Keep each entry exactly as written when you repeat it, and skip the images.

• INPUT DATA:
----------

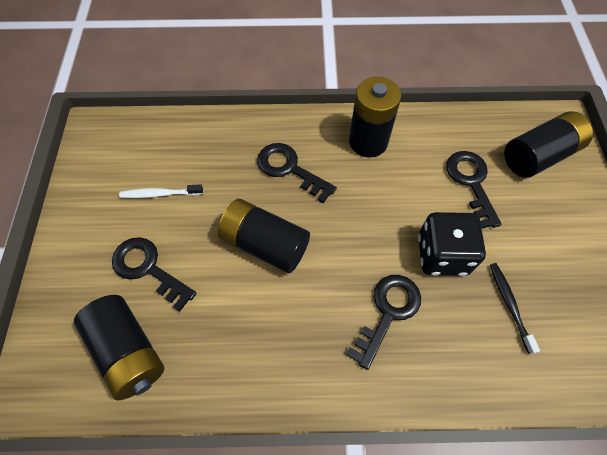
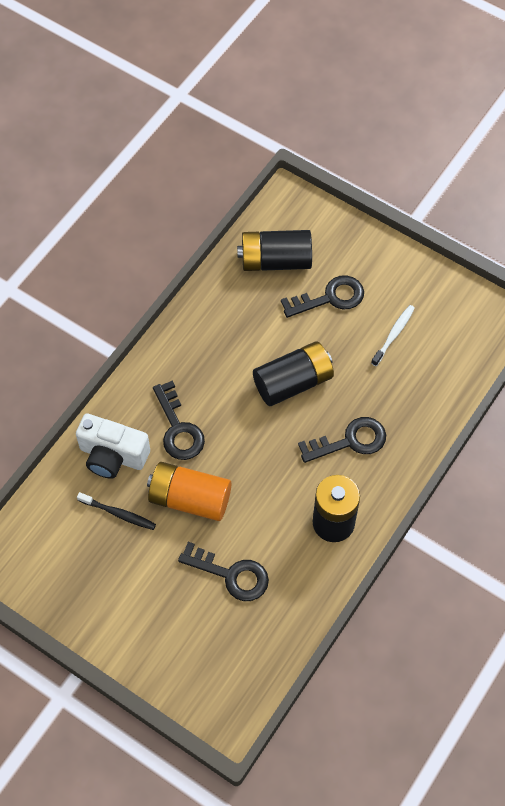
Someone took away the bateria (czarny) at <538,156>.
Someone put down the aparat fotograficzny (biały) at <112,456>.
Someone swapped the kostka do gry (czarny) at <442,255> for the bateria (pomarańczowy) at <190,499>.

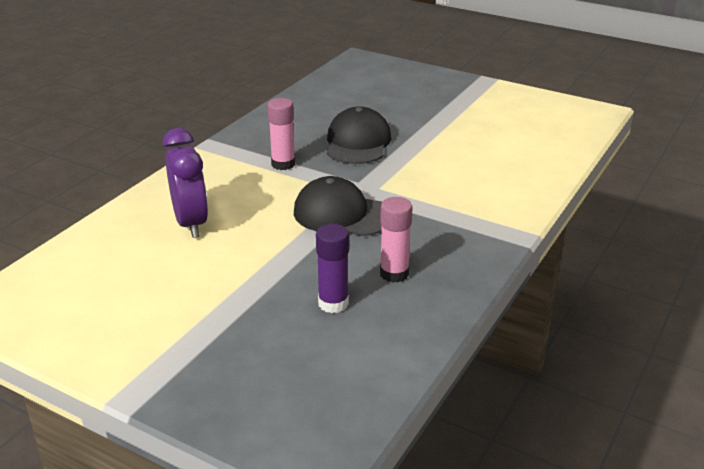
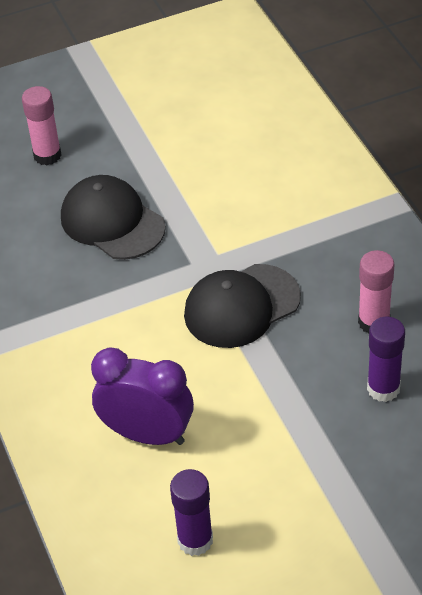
Someone put down the klej w sztyfcie (fioletowy) at <195,540>.
Someone carried the klej w sztyfcie (różowy) from <283,164> to <47,155>.

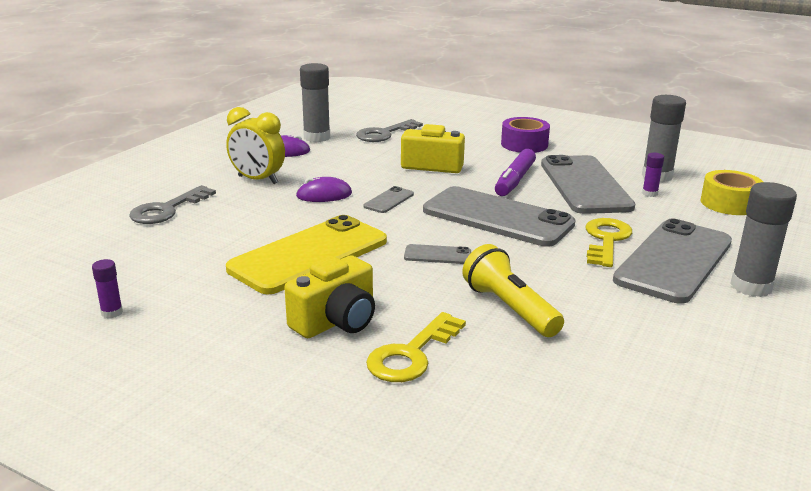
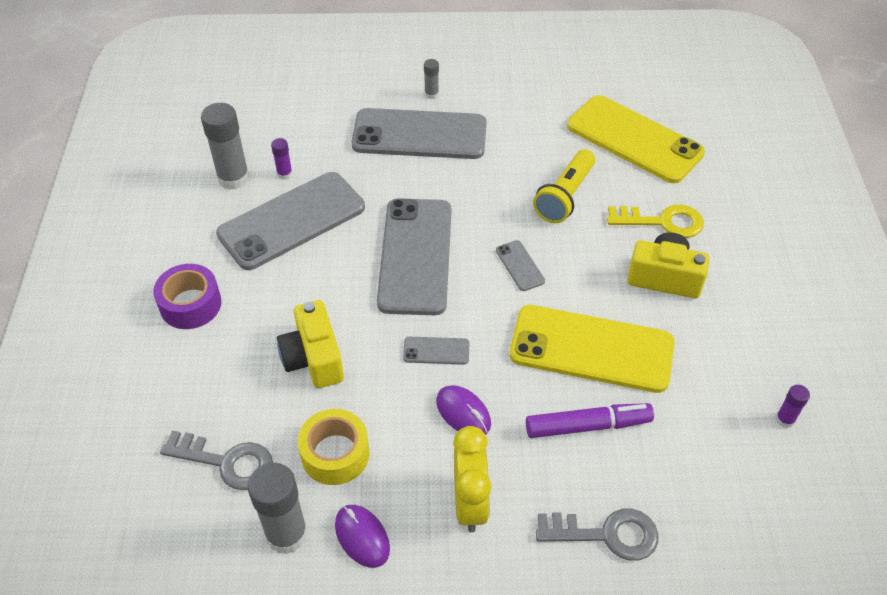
Someone took away the klucz (żółty) at <606,240>.
Someone put down the telefon (żółty) at <634,139>.
Someone carried the flamaster (fioletowy) from <515,180> to <587,426>.
Someone carried the taśma klejąca (żółty) from <729,203> to <335,454>.
Someone scaled the klej w sztyfcie (szary) at <751,286> by 0.49.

----------

• RESULT OF THE EXERCISE:
Someone took away the bateria (czarny) at <538,156>.
Someone put down the aparat fotograficzny (biały) at <112,456>.
Someone swapped the kostka do gry (czarny) at <442,255> for the bateria (pomarańczowy) at <190,499>.

Someone put down the klej w sztyfcie (fioletowy) at <195,540>.
Someone carried the klej w sztyfcie (różowy) from <283,164> to <47,155>.

Someone took away the klucz (żółty) at <606,240>.
Someone put down the telefon (żółty) at <634,139>.
Someone carried the flamaster (fioletowy) from <515,180> to <587,426>.
Someone carried the taśma klejąca (żółty) from <729,203> to <335,454>.
Someone scaled the klej w sztyfcie (szary) at <751,286> by 0.49.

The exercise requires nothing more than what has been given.